[Available data]
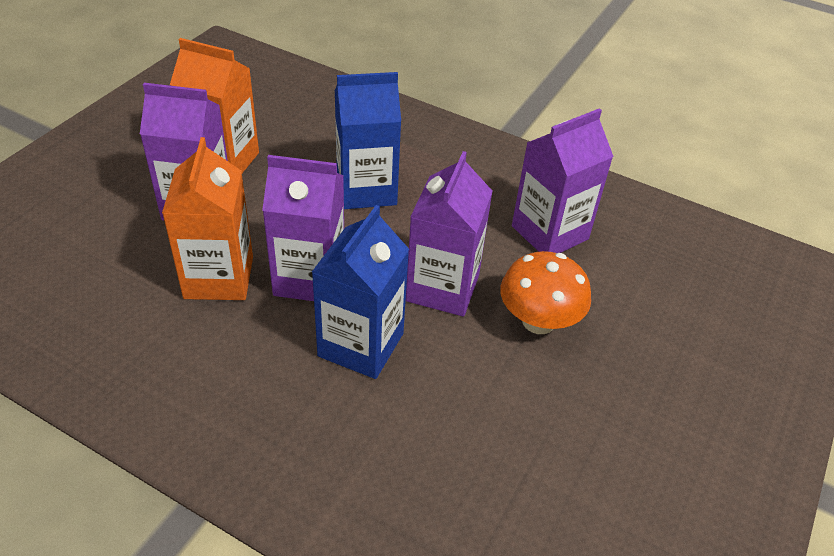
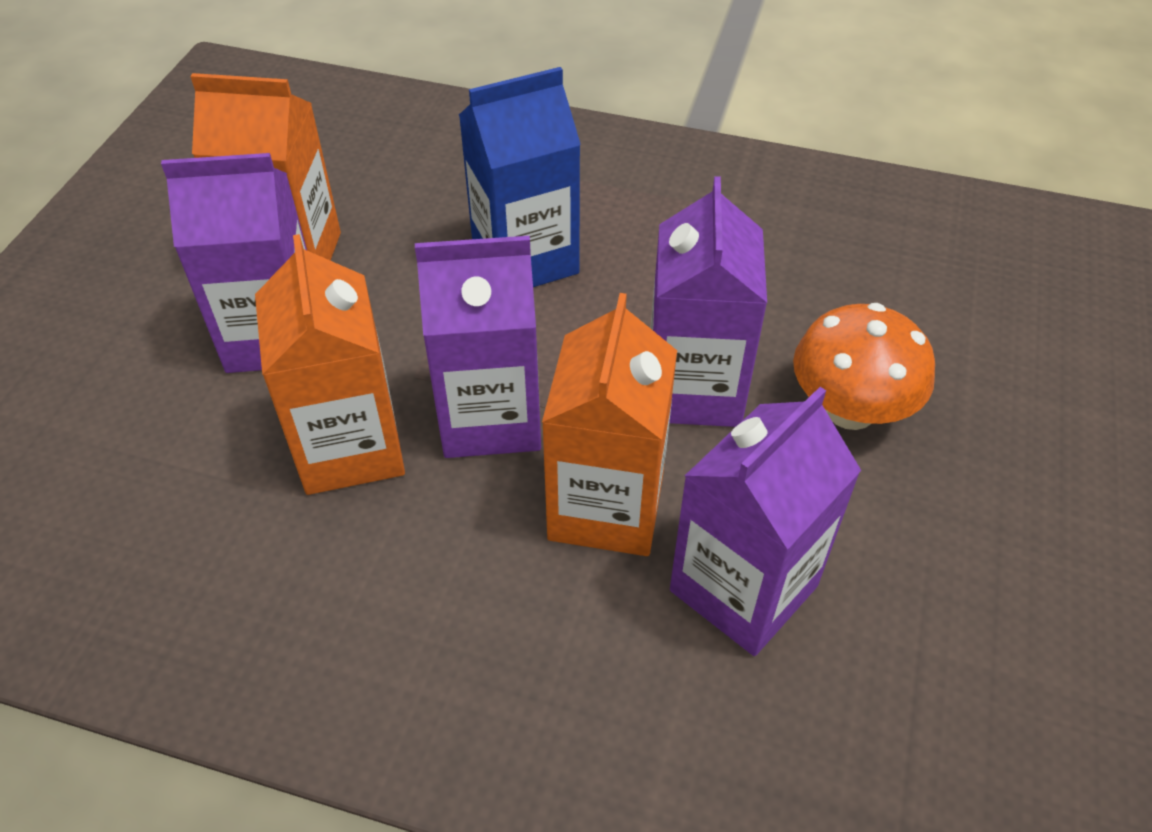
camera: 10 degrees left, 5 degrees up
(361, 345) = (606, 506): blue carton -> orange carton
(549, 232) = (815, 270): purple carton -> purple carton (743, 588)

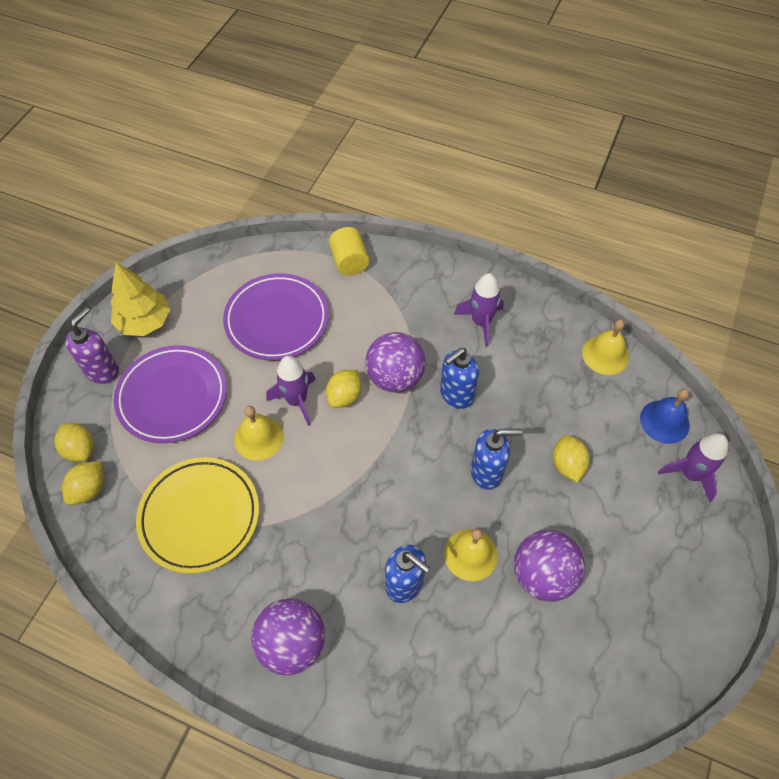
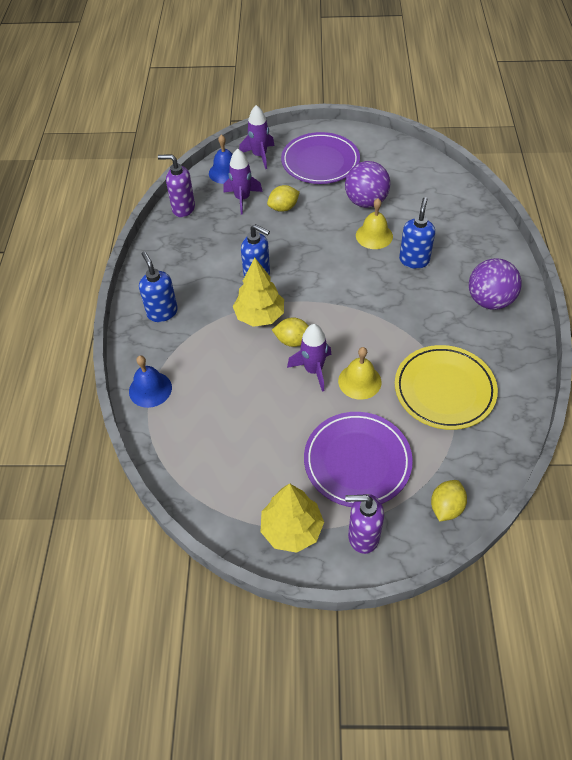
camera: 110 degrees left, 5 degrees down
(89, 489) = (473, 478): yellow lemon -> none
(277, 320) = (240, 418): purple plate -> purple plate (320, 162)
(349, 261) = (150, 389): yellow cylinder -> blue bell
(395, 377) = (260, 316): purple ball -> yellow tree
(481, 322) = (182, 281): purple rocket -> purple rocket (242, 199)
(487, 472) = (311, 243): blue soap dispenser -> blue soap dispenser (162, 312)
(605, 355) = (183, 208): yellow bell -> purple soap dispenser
[/Available data]
# [Task goal]
The entries are to be restated word for word, with pictures omitted.

# [Exercise output]
camera: 10 degrees left, 5 degrees up
(361, 345) = (606, 506): blue carton -> orange carton
(549, 232) = (815, 270): purple carton -> purple carton (743, 588)

camera: 110 degrees left, 5 degrees down
(89, 489) = (473, 478): yellow lemon -> none
(277, 320) = (240, 418): purple plate -> purple plate (320, 162)
(349, 261) = (150, 389): yellow cylinder -> blue bell
(395, 377) = (260, 316): purple ball -> yellow tree
(481, 322) = (182, 281): purple rocket -> purple rocket (242, 199)
(487, 472) = (311, 243): blue soap dispenser -> blue soap dispenser (162, 312)
(605, 355) = (183, 208): yellow bell -> purple soap dispenser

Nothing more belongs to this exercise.